Data provided =>
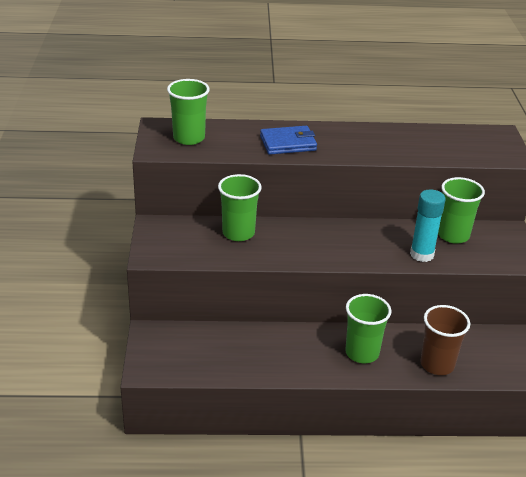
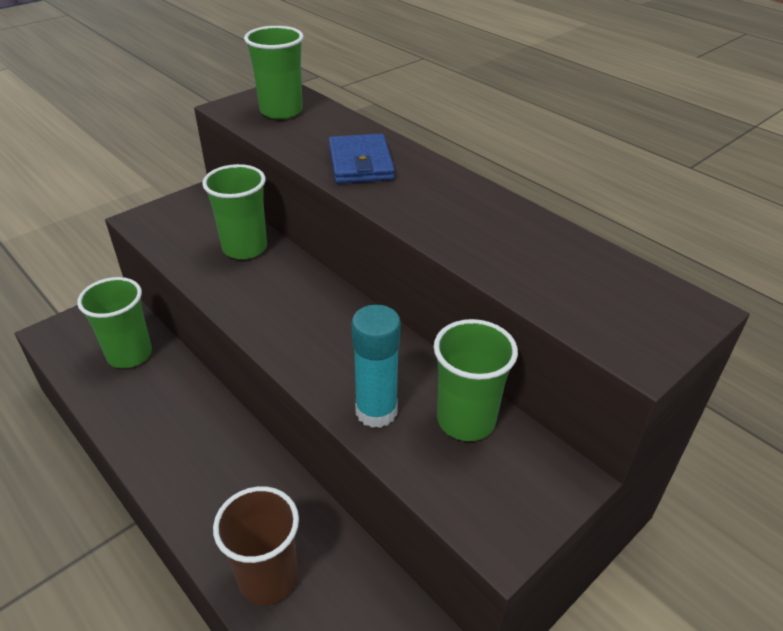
camera: 50 degrees right, 5 degrees up
(288, 143) = (360, 163): blue wallet -> blue wallet turned 45 degrees clockwise
(362, 353) = (223, 483): green cup -> green cup (129, 354)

Problem to work on => Scan the listing for the string "degrees". Copy each line that has it.

Solved exercise =>
camera: 50 degrees right, 5 degrees up
(288, 143) = (360, 163): blue wallet -> blue wallet turned 45 degrees clockwise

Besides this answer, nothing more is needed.